• HOW TO COMPLETE THIS TASK: Every record must be copied exactly, except that pictures are dropped.

(EXERCISE MATERIAL begins)

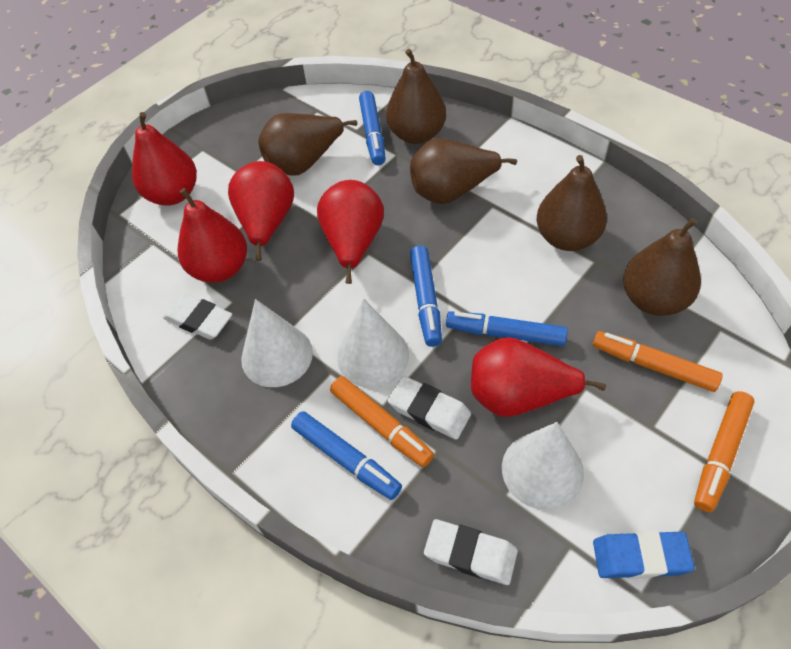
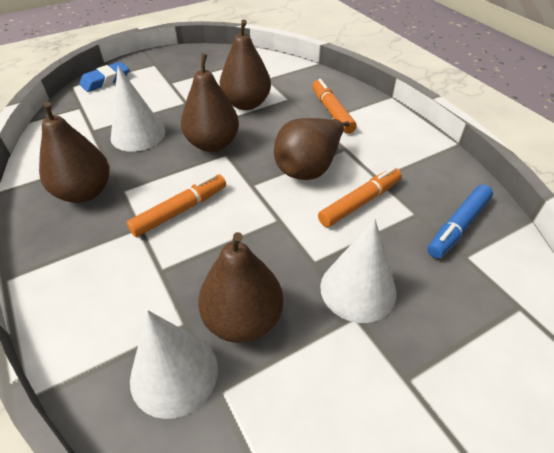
blue marker: 4 -> 1
red pear: 5 -> 0
white eraser: 3 -> 0

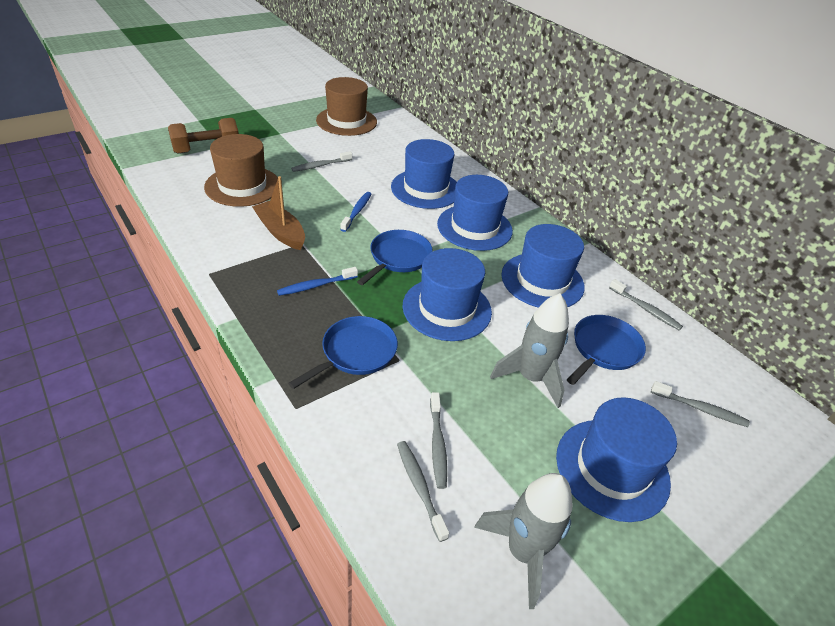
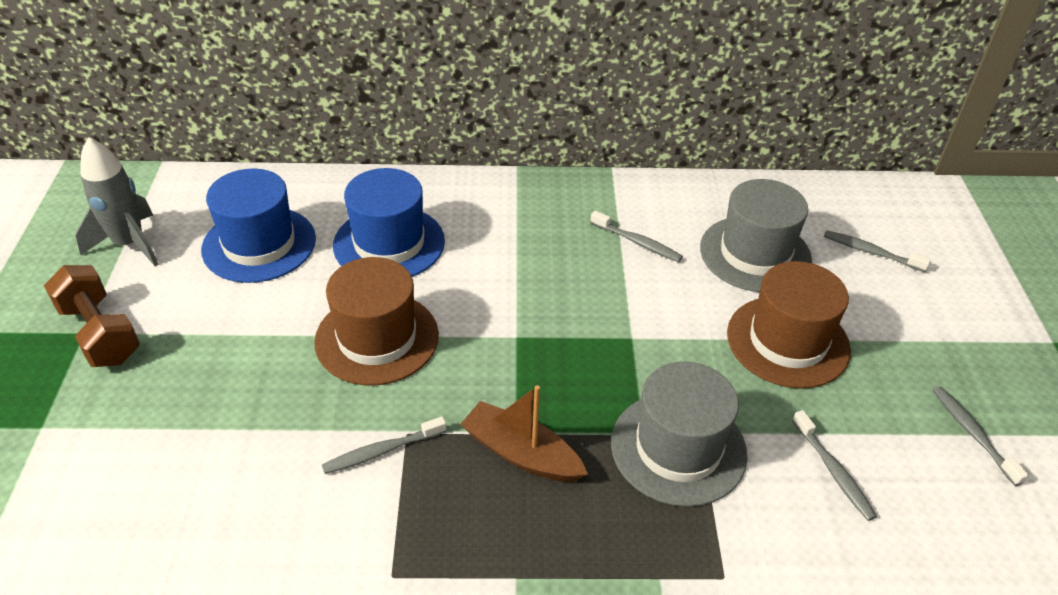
blue hat: 5 -> 2
blue pan: 3 -> 0
blue toothbrush: 2 -> 0
grey hat: 0 -> 2
grey rocket: 2 -> 1

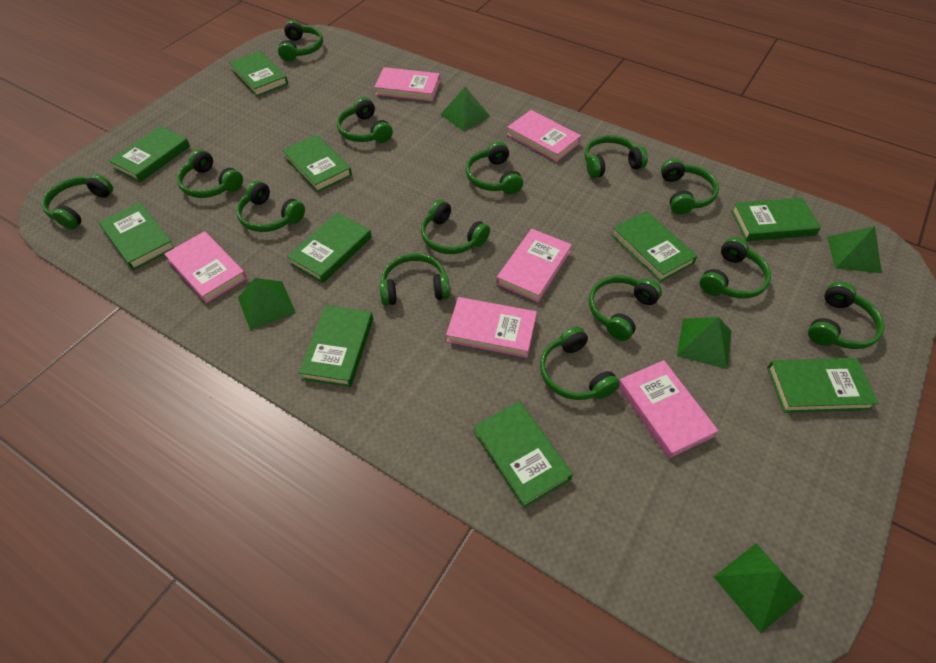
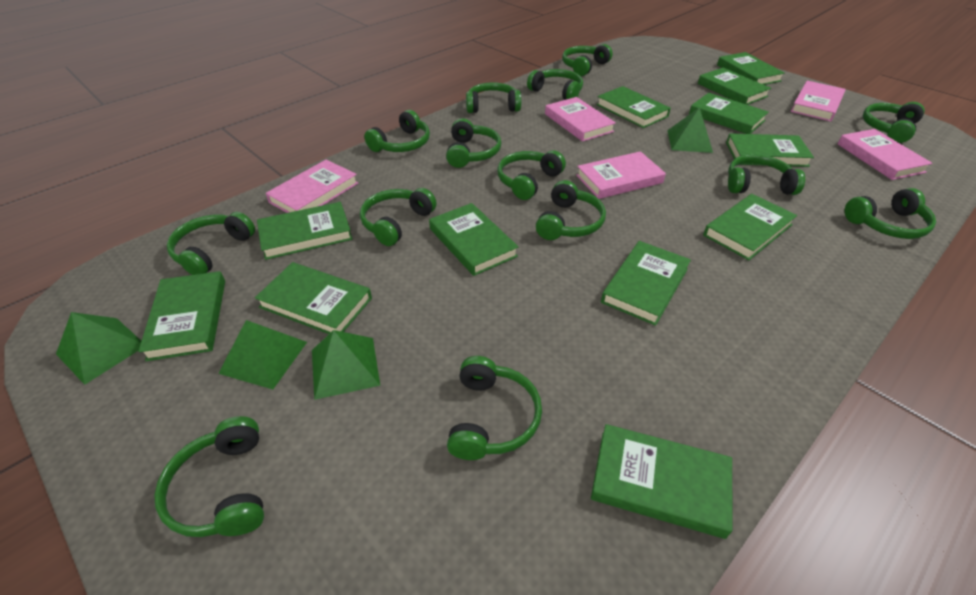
green book: 10 -> 12
green pyramid: 5 -> 4
pink book: 6 -> 5

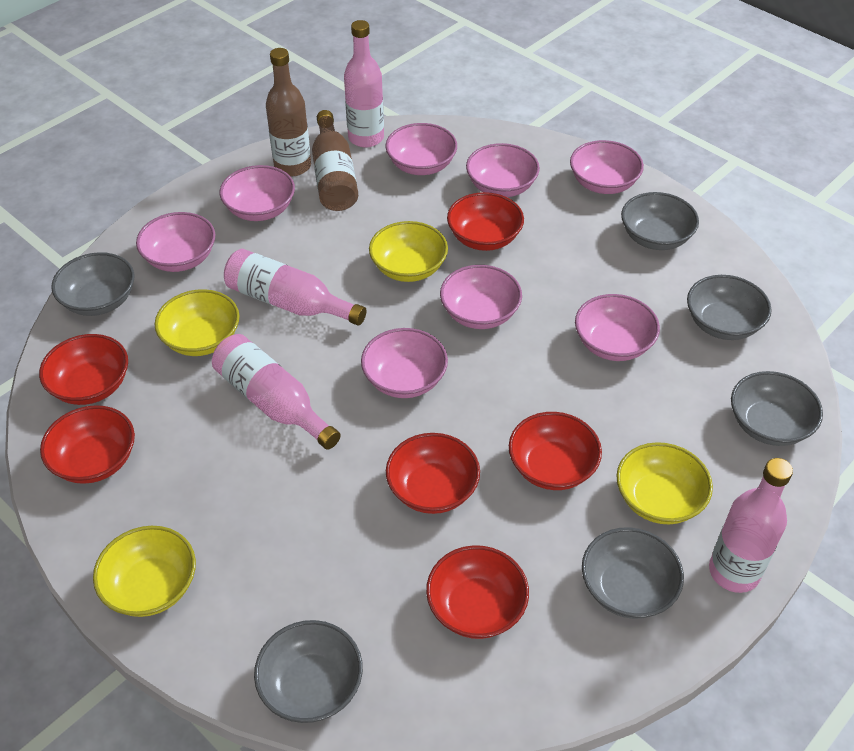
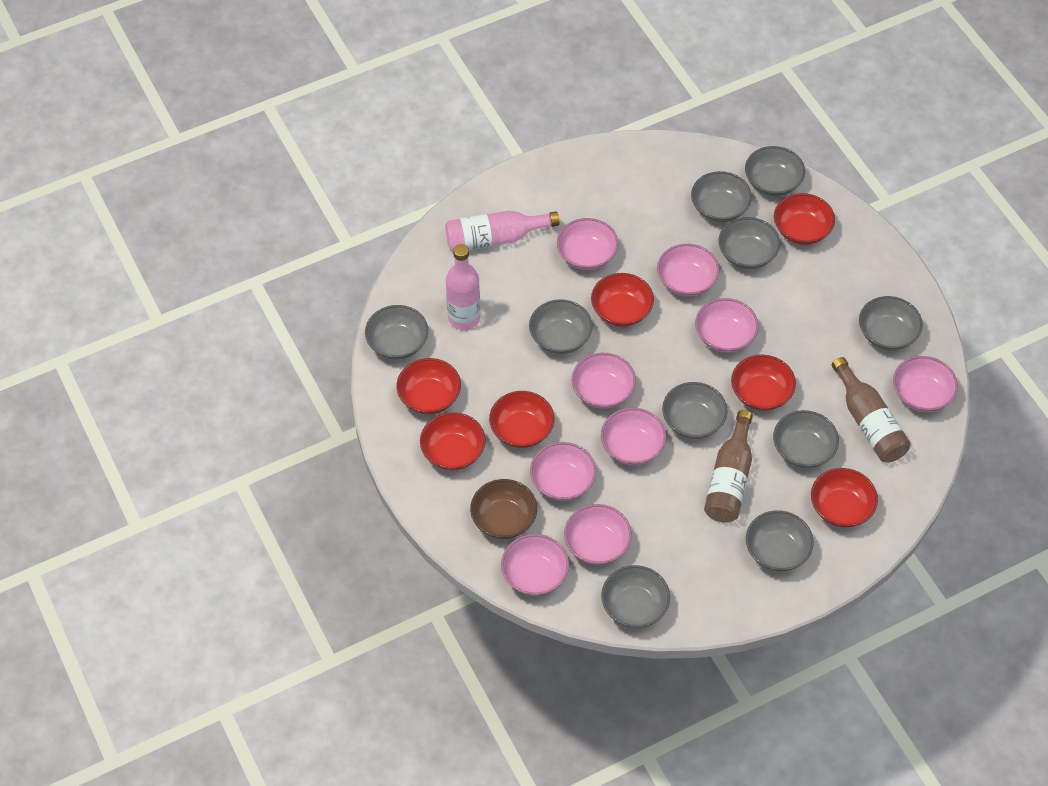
brown bowl: 0 -> 1
grey bowl: 6 -> 10
pink bottle: 4 -> 2
pink bowl: 8 -> 9
red bowl: 6 -> 7
yellow bowl: 4 -> 0

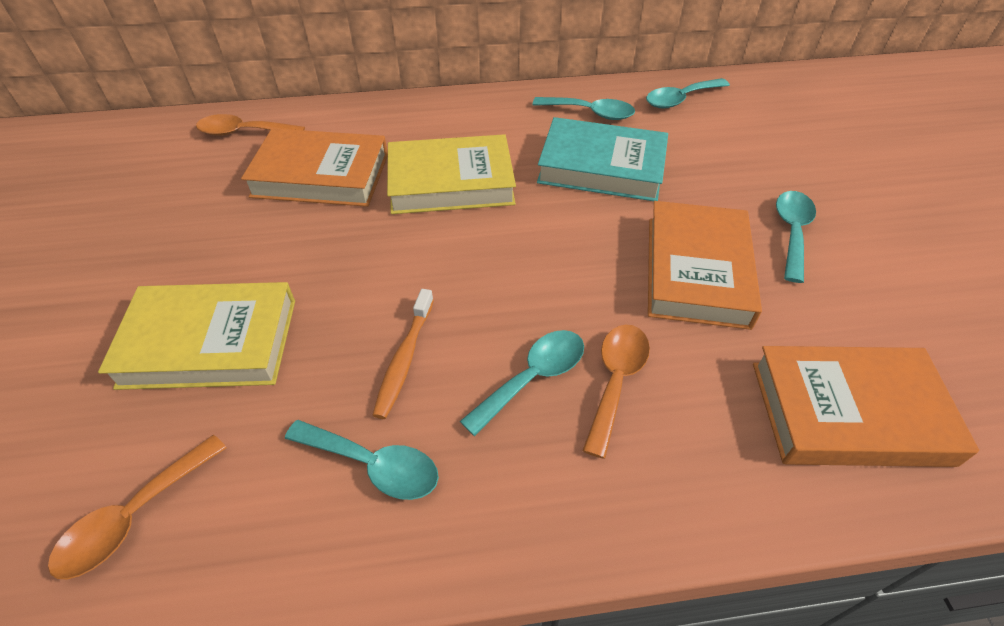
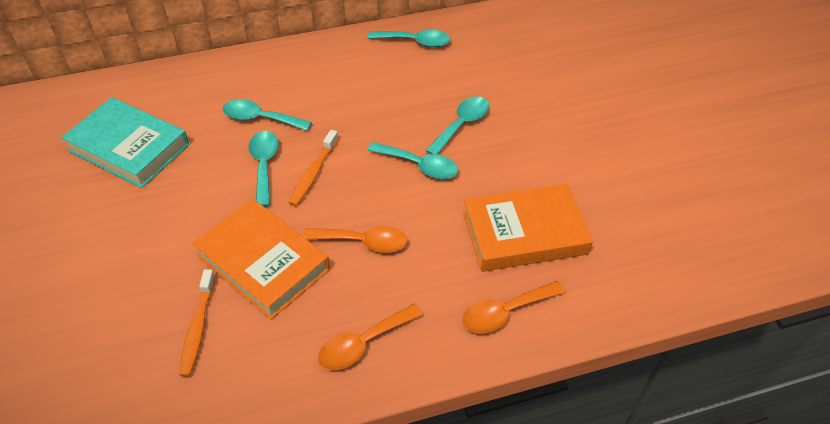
orange book: 3 -> 2
orange toothbrush: 1 -> 2
yellow book: 2 -> 0

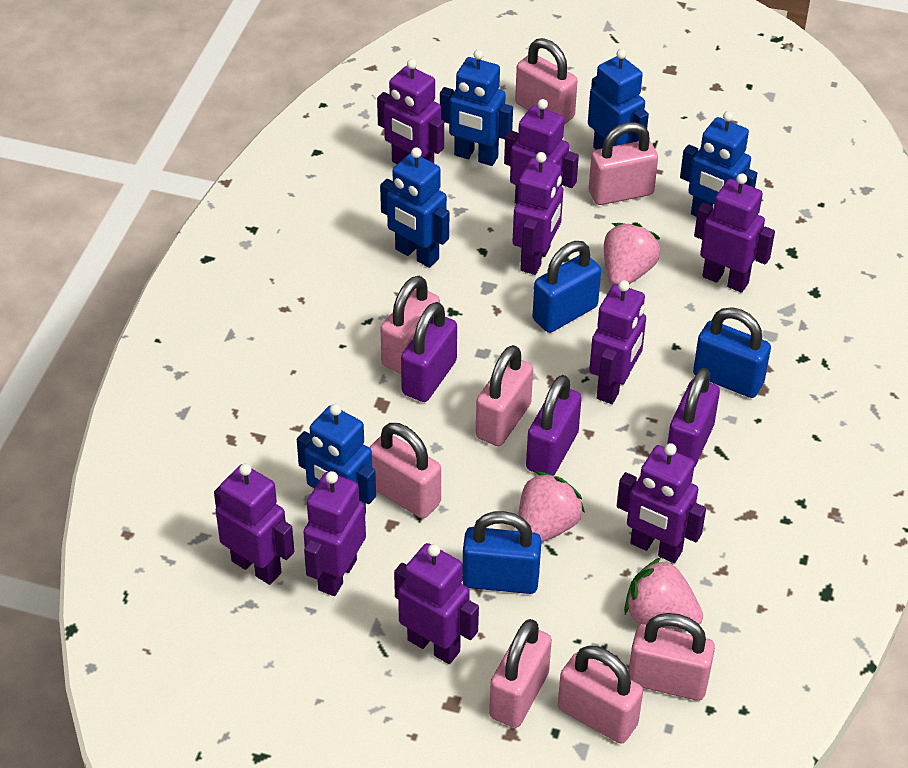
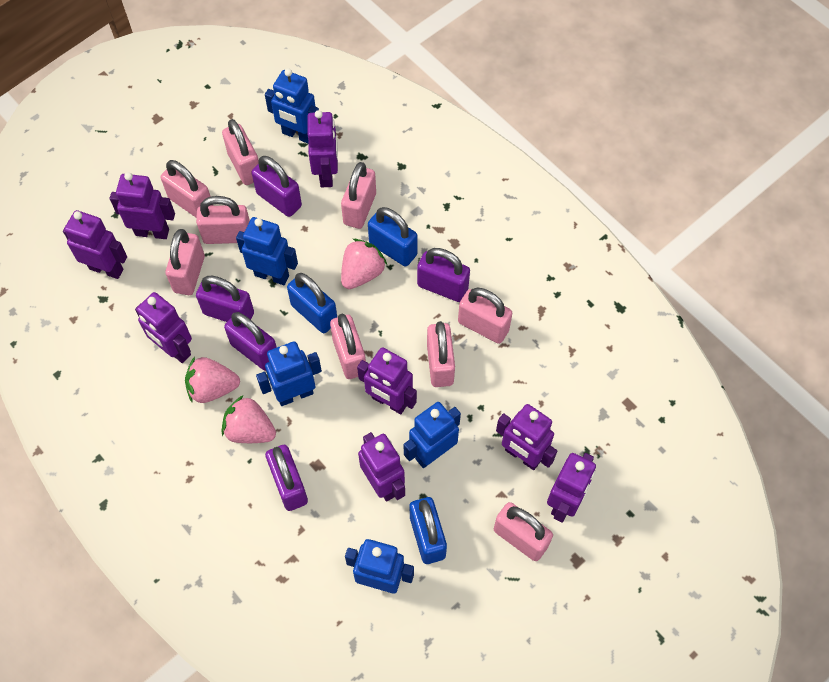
pink padlock: 8 -> 9
purple padlock: 3 -> 5
purple robot: 9 -> 8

(EXERCISE MATERIAL ends)

• SOLUTION TO THE EXERCISE:
blue marker: 4 -> 1
red pear: 5 -> 0
white eraser: 3 -> 0

blue hat: 5 -> 2
blue pan: 3 -> 0
blue toothbrush: 2 -> 0
grey hat: 0 -> 2
grey rocket: 2 -> 1

green book: 10 -> 12
green pyramid: 5 -> 4
pink book: 6 -> 5

brown bowl: 0 -> 1
grey bowl: 6 -> 10
pink bottle: 4 -> 2
pink bowl: 8 -> 9
red bowl: 6 -> 7
yellow bowl: 4 -> 0

orange book: 3 -> 2
orange toothbrush: 1 -> 2
yellow book: 2 -> 0

pink padlock: 8 -> 9
purple padlock: 3 -> 5
purple robot: 9 -> 8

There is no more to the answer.